Activity >> In the records below, tally the lines that contain the word "bright" and give only that number.

Source data >>
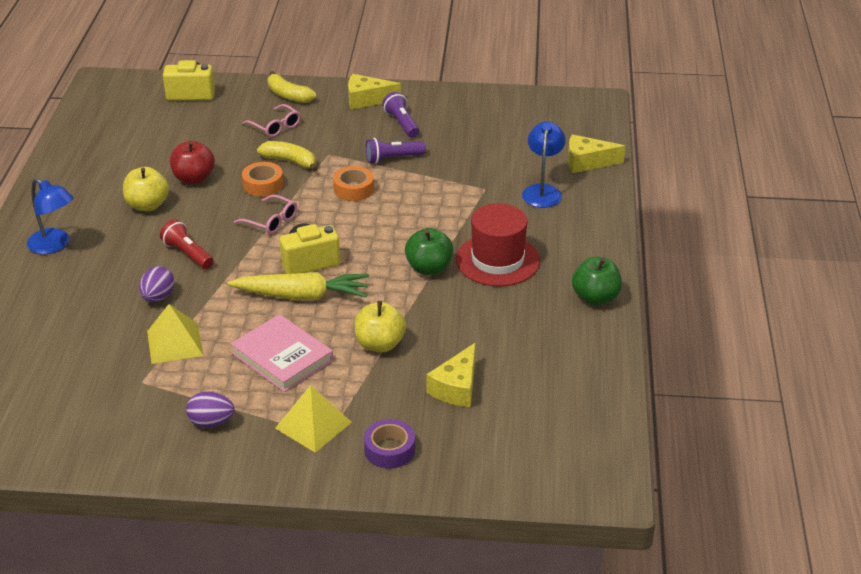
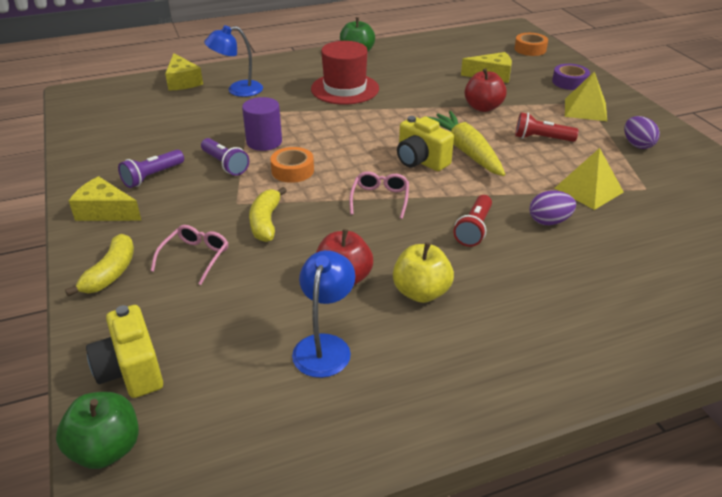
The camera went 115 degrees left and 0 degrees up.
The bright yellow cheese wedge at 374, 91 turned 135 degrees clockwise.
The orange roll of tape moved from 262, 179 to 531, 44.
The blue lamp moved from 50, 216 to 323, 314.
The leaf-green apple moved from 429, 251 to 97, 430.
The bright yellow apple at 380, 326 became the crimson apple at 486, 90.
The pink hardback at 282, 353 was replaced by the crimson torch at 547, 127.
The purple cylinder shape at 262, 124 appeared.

Task solution >> 2